Work instruction: Would you transcribe all of the data exactly, down to the last character?

Supplied data:
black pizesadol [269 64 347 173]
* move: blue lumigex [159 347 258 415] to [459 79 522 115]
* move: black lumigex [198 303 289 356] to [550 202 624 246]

Task result:
black pizesadol [269 64 347 173]
* move: blue lumigex [159 347 258 415] to [459 79 522 115]
* move: black lumigex [198 303 289 356] to [550 202 624 246]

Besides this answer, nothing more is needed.